**AIM OF THE TASK**
Spot each line in the records below where the word "lemon" occurs, then copy it.

**EXERCISE INPUTS**
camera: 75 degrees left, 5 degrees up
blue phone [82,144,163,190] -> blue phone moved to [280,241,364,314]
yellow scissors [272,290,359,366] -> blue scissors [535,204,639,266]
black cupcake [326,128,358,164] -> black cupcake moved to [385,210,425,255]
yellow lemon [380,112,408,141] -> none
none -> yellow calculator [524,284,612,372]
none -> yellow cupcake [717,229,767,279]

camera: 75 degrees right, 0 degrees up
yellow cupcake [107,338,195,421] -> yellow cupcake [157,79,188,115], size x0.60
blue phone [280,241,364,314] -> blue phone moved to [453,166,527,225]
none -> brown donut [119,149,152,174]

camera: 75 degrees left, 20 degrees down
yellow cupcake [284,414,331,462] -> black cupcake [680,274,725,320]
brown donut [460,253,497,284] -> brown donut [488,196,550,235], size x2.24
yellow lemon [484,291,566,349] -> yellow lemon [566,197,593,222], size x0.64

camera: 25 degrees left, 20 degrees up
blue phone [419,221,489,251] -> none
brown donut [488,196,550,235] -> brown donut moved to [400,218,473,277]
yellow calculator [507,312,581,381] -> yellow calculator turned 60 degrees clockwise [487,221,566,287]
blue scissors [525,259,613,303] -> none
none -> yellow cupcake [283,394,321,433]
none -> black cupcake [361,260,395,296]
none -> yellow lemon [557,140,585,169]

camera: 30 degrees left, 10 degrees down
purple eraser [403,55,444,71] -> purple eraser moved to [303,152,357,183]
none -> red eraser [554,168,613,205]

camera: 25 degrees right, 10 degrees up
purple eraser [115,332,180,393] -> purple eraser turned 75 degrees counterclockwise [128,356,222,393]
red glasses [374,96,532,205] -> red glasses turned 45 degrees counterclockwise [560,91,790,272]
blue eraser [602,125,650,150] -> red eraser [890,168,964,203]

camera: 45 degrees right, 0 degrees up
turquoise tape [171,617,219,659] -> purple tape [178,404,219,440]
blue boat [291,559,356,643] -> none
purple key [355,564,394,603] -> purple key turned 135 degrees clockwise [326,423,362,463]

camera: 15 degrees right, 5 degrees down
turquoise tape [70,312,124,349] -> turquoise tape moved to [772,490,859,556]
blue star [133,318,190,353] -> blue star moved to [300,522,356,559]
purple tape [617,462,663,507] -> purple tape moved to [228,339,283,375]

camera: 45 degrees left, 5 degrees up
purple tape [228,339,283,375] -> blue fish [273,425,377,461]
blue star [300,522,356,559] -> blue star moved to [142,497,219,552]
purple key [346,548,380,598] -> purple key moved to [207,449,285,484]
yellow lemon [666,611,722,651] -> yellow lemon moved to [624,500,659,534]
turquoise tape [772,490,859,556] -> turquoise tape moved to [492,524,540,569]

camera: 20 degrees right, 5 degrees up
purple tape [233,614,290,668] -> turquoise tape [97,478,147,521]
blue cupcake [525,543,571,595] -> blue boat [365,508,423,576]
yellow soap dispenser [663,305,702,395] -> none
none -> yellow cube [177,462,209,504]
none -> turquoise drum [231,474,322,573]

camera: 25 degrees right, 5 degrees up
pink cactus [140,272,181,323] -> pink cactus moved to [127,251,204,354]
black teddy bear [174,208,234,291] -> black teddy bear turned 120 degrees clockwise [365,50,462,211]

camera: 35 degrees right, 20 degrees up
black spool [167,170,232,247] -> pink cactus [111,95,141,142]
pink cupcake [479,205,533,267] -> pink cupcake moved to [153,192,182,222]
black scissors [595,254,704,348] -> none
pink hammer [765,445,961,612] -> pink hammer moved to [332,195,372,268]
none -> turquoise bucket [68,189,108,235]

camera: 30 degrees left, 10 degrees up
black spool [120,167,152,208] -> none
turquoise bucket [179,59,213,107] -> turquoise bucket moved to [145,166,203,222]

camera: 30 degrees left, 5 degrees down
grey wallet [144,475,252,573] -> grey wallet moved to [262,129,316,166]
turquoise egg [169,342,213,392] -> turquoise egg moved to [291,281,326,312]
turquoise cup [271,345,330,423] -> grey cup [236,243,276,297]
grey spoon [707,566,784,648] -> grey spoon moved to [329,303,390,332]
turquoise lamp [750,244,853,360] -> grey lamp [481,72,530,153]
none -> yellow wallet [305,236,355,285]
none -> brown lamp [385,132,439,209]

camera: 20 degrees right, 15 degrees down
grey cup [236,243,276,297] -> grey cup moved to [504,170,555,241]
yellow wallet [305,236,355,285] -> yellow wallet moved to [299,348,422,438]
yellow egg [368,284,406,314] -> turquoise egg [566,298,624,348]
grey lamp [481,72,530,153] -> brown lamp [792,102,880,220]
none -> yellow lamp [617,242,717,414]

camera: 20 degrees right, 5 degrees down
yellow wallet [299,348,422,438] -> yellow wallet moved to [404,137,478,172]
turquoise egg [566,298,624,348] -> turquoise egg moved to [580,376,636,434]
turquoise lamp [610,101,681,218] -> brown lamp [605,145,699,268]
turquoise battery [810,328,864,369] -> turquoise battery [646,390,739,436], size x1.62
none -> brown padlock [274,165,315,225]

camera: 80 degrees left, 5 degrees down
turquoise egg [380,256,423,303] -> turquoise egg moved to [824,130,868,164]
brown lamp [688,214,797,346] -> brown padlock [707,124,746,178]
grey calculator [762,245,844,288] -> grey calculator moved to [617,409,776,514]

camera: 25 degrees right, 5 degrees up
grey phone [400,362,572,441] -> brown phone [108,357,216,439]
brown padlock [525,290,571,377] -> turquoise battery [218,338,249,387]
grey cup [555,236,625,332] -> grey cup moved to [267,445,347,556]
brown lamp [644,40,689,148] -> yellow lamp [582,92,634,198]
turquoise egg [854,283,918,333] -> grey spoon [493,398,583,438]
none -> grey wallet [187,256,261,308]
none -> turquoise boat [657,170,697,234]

**RESULT**
yellow lemon [380,112,408,141] -> none
yellow lemon [484,291,566,349] -> yellow lemon [566,197,593,222], size x0.64
none -> yellow lemon [557,140,585,169]
yellow lemon [666,611,722,651] -> yellow lemon moved to [624,500,659,534]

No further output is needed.